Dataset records

**********

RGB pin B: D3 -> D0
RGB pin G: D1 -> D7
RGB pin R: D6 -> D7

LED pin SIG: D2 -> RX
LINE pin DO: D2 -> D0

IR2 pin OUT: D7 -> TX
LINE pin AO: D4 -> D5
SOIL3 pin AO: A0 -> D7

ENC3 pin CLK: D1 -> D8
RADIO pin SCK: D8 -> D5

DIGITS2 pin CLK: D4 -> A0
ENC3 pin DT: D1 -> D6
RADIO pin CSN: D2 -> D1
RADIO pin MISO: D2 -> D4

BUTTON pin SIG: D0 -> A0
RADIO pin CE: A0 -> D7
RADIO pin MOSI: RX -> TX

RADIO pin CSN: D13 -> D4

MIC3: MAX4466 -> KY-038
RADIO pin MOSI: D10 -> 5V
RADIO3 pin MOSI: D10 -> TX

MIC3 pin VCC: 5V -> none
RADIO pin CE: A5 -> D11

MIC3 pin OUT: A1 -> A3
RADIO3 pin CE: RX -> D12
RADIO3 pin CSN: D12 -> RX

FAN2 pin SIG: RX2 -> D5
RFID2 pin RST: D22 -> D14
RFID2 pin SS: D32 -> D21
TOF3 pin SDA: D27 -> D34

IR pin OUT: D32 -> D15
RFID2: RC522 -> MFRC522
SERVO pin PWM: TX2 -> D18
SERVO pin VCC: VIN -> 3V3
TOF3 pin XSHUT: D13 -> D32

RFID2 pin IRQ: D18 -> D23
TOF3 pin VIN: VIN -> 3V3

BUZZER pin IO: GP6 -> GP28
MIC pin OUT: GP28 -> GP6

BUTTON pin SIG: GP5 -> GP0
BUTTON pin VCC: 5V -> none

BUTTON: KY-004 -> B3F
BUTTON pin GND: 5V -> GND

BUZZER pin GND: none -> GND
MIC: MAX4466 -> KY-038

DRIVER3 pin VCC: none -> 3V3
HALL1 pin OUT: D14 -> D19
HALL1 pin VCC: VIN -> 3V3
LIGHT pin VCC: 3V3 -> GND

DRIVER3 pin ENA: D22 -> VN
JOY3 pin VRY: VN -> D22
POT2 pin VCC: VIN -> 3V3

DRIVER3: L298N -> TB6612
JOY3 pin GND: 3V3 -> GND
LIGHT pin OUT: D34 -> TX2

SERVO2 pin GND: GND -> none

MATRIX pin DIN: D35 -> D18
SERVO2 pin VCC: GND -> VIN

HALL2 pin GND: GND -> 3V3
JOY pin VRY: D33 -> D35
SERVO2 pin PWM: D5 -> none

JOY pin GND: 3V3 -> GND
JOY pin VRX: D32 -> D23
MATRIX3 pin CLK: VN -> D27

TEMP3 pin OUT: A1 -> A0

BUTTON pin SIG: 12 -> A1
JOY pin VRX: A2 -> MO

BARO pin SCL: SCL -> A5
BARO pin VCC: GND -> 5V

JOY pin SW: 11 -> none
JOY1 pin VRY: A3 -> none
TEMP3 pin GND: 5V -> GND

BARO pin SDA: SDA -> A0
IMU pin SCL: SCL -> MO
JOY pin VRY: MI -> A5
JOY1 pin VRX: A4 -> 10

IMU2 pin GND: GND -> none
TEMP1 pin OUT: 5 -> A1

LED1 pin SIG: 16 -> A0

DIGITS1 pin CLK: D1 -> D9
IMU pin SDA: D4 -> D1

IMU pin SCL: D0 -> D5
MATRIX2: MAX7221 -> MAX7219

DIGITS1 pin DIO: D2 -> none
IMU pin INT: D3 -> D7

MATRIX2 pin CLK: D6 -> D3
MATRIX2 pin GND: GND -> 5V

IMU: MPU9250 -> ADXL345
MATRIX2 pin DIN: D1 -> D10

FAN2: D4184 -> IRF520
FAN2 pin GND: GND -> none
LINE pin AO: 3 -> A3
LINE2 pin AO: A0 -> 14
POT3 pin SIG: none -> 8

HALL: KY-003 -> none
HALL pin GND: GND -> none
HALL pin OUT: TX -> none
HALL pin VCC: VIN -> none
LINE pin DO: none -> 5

**********

[REQUIRED WORK]
Gather up every line in the data above that contains the word "BUTTON", copying each one.

[OUTPUT BELOW]
BUTTON pin SIG: D0 -> A0
BUTTON pin SIG: GP5 -> GP0
BUTTON pin VCC: 5V -> none
BUTTON: KY-004 -> B3F
BUTTON pin GND: 5V -> GND
BUTTON pin SIG: 12 -> A1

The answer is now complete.